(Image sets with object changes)
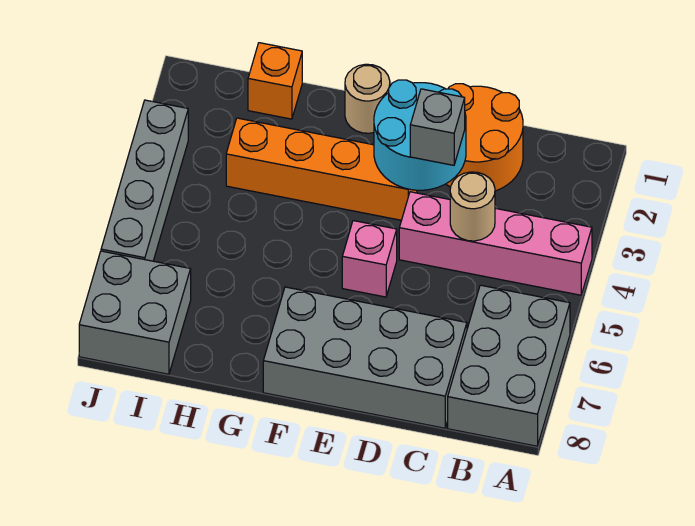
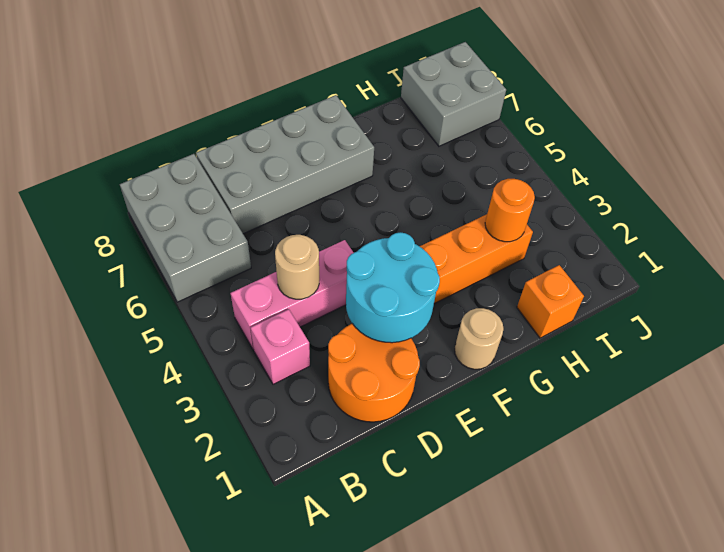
pink brick A4:D4 level 1 -> pink brick B4:D4 level 1
grey brick D3 level 3 -> none
pink brick E5 level 1 -> pink brick B3 level 1
none -> orange round brick H3 level 2
grey brick J3:J6 level 1 -> none

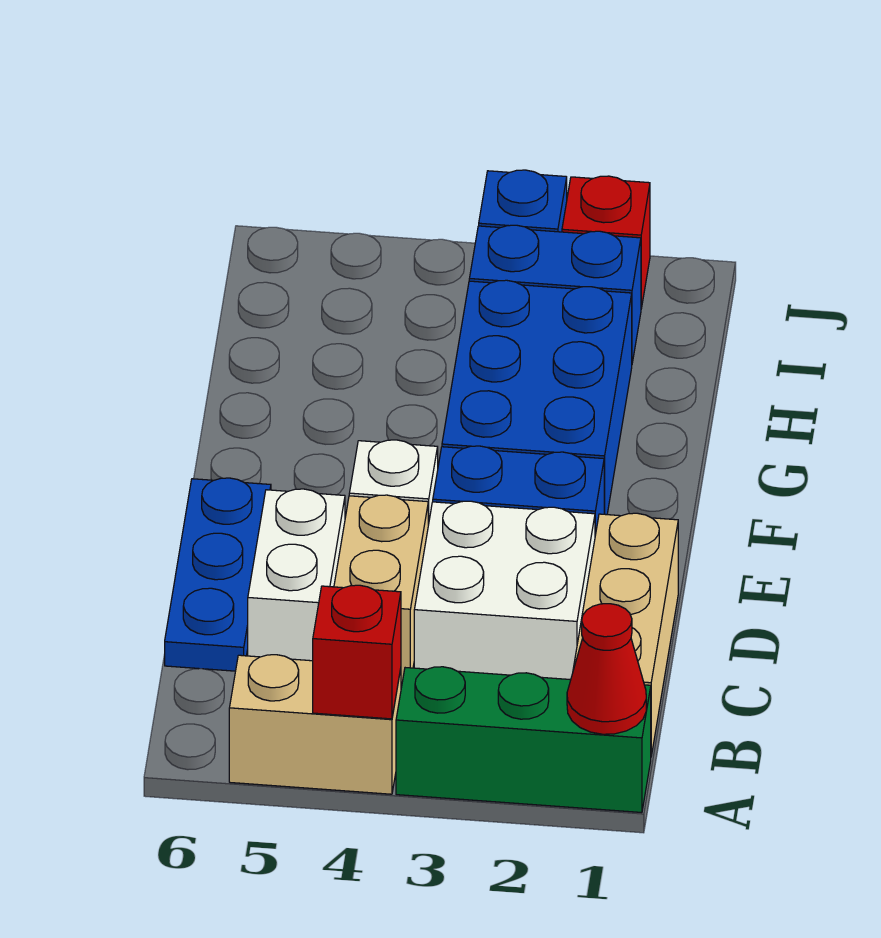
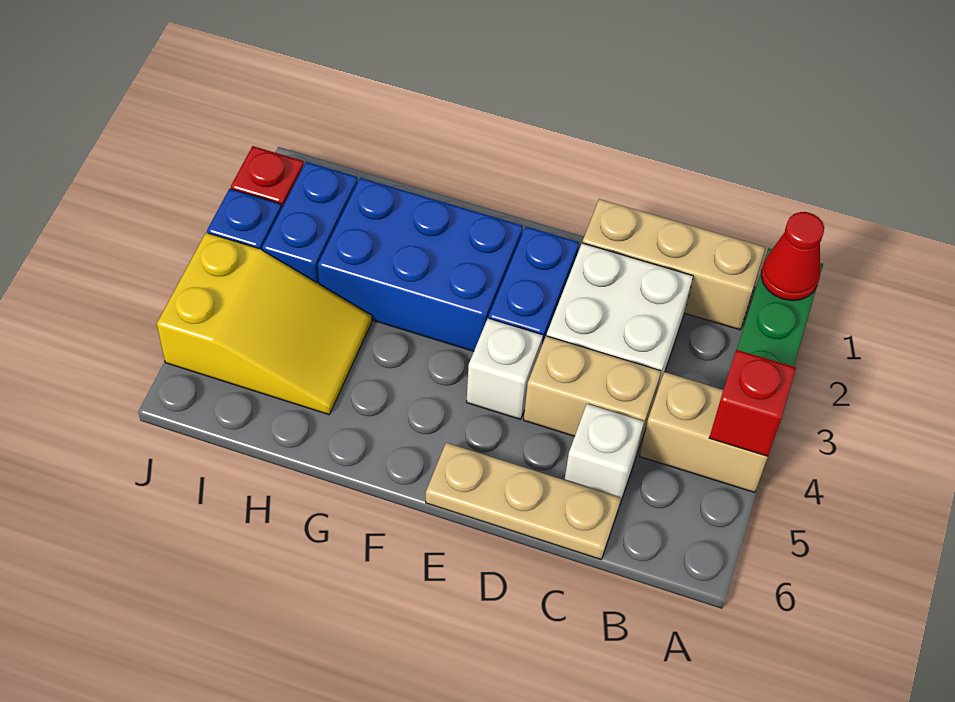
tan brick A4:A5 level 1 -> tan brick A4:B4 level 1
white brick C5:D5 level 1 -> white brick C5 level 1
blue plate C6:E6 level 1 -> tan plate C6:E6 level 1
none -> yellow slope H4:J5 level 1 top J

▶ _Your task_
Give back each line above exactly, with pictures dropped.

▶ _The completed task_
pink brick A4:D4 level 1 -> pink brick B4:D4 level 1
grey brick D3 level 3 -> none
pink brick E5 level 1 -> pink brick B3 level 1
none -> orange round brick H3 level 2
grey brick J3:J6 level 1 -> none

tan brick A4:A5 level 1 -> tan brick A4:B4 level 1
white brick C5:D5 level 1 -> white brick C5 level 1
blue plate C6:E6 level 1 -> tan plate C6:E6 level 1
none -> yellow slope H4:J5 level 1 top J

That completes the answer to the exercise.